• [TASK DESCRIPTION]
Count how many lines below include the string "cyan". Only that number should appear in the reply.

• [DATA PROVIDED]
== == ==

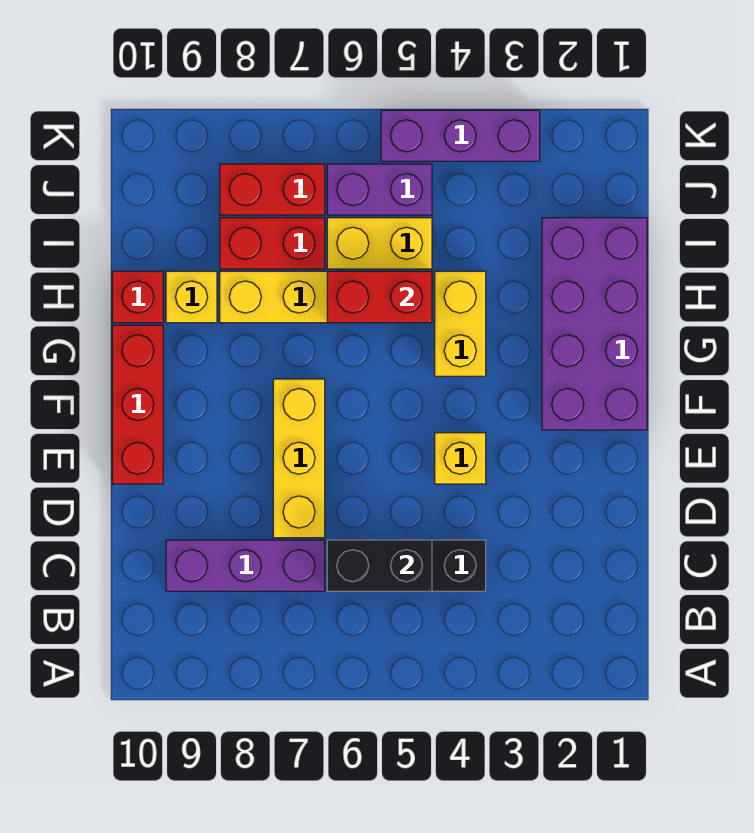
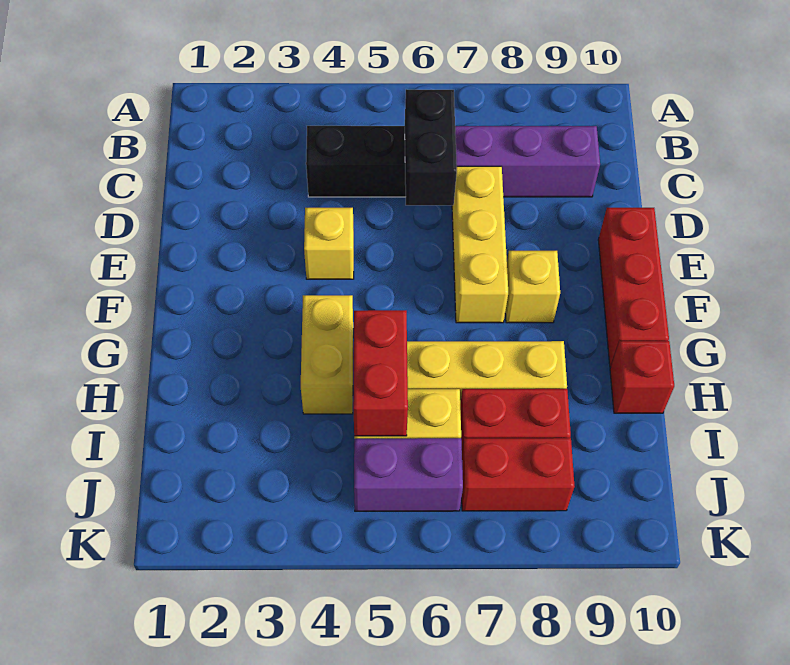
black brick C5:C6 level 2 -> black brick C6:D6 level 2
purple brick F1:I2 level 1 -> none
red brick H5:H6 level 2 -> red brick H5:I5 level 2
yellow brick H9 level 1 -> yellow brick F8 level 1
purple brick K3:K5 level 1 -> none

== == ==

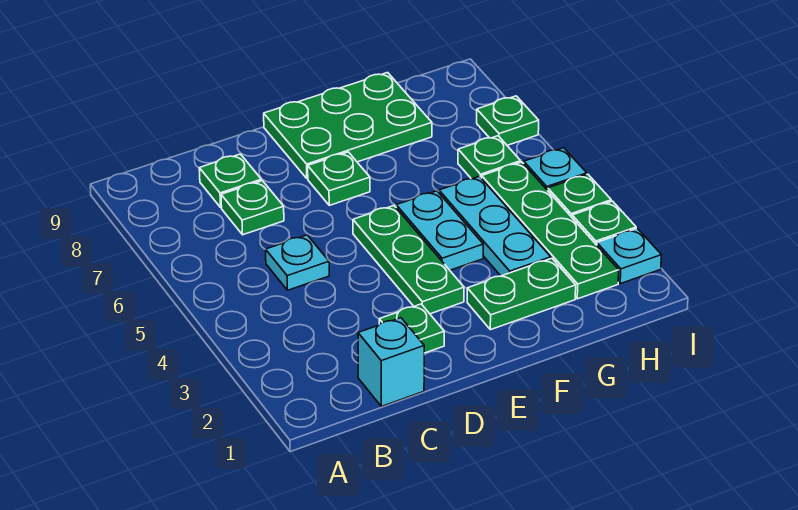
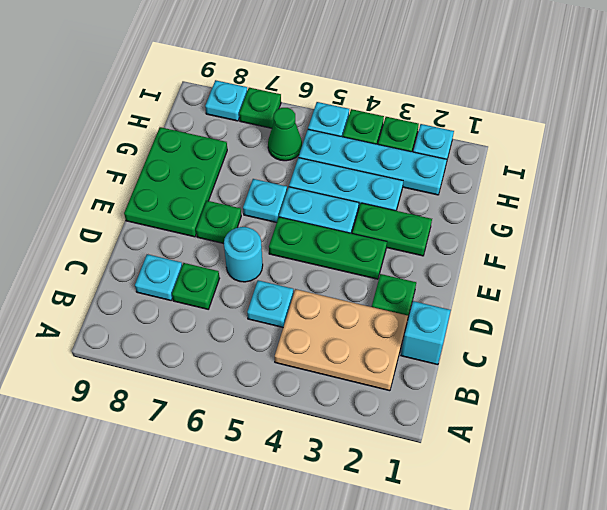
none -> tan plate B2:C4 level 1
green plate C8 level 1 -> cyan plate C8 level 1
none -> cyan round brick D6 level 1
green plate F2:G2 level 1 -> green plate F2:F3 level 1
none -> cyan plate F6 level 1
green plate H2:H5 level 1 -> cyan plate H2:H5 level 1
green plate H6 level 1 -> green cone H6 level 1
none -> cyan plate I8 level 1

== == ==

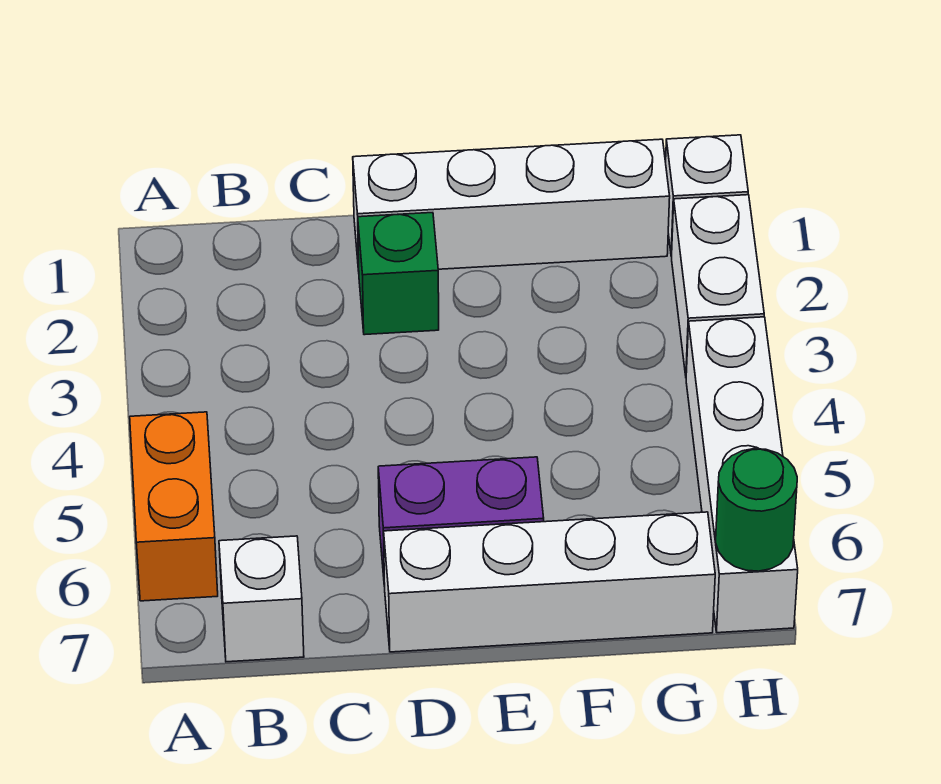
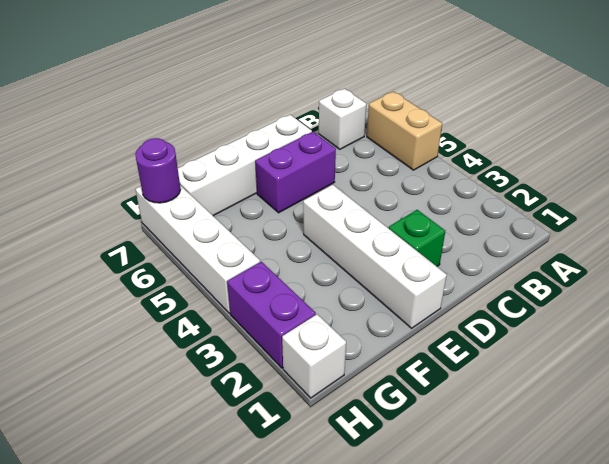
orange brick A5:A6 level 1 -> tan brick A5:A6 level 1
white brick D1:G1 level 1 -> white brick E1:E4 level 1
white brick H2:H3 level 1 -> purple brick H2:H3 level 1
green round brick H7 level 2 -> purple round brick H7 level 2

== == ==

• [EXERCISE SOLUTION]
5